Please repeat the records exactly, keeping the pictures out.

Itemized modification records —

____________________

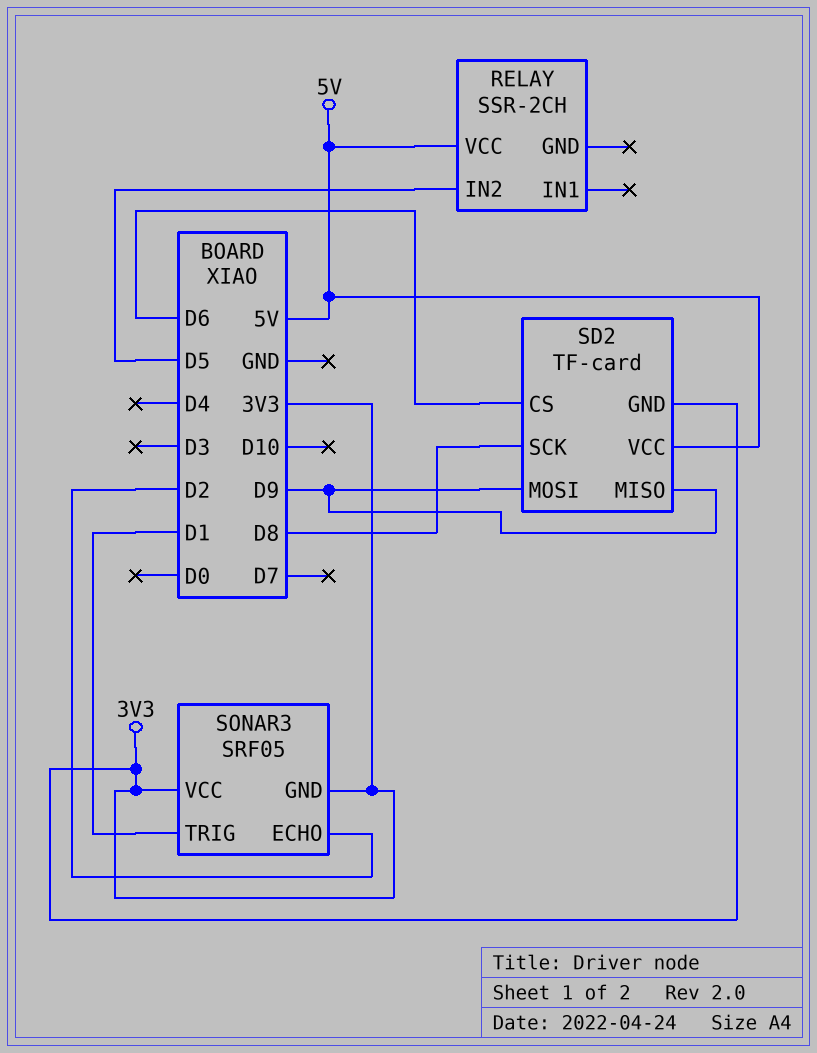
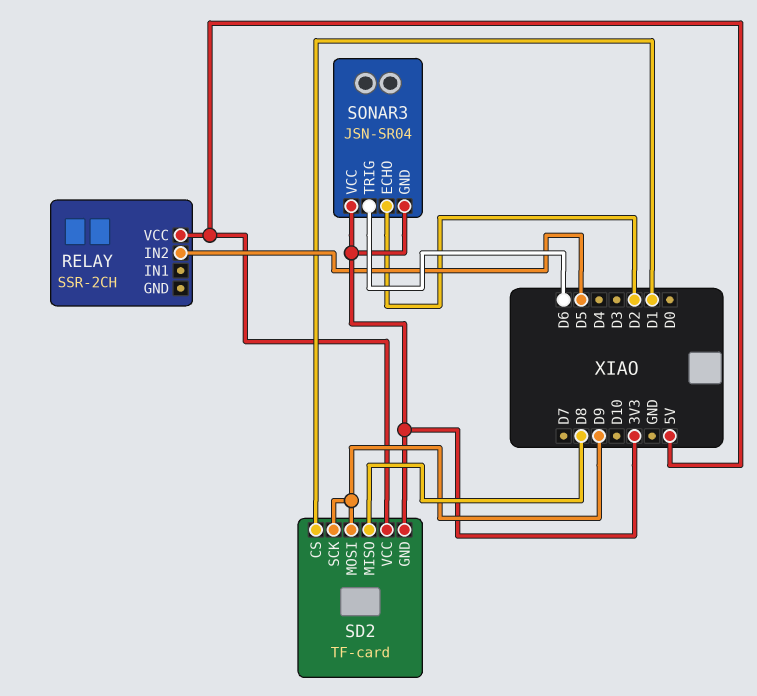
SD2 pin CS: D6 -> D1
SD2 pin MISO: D9 -> D8
SD2 pin SCK: D8 -> D9
SONAR3: SRF05 -> JSN-SR04
SONAR3 pin TRIG: D1 -> D6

____________________

Response —
SD2 pin CS: D6 -> D1
SD2 pin MISO: D9 -> D8
SD2 pin SCK: D8 -> D9
SONAR3: SRF05 -> JSN-SR04
SONAR3 pin TRIG: D1 -> D6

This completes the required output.